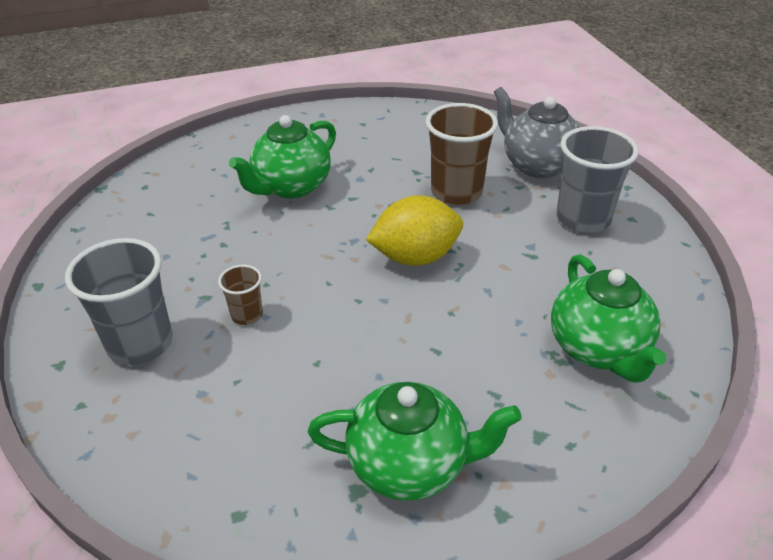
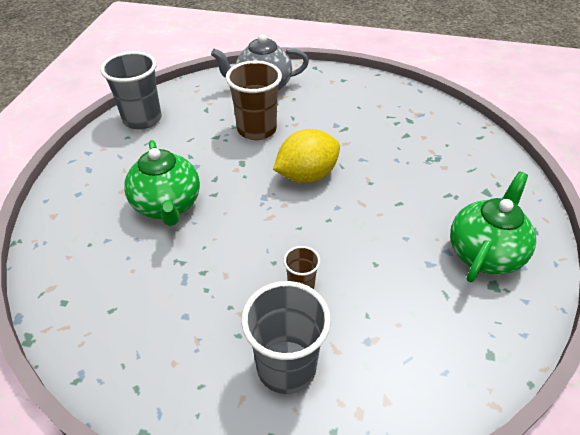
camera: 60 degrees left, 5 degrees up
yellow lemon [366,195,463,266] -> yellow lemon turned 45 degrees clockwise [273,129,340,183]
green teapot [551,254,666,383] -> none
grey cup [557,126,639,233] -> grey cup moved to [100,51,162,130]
----------
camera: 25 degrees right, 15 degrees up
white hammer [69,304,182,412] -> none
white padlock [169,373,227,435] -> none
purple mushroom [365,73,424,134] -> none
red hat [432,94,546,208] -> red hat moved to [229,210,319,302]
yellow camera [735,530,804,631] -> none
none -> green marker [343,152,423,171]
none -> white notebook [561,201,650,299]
----------
DIRECTIVE - Isolate each line of the listing above that includes "yellow". Copy it.

SOLUTION FOR THIS TASK -
yellow lemon [366,195,463,266] -> yellow lemon turned 45 degrees clockwise [273,129,340,183]
yellow camera [735,530,804,631] -> none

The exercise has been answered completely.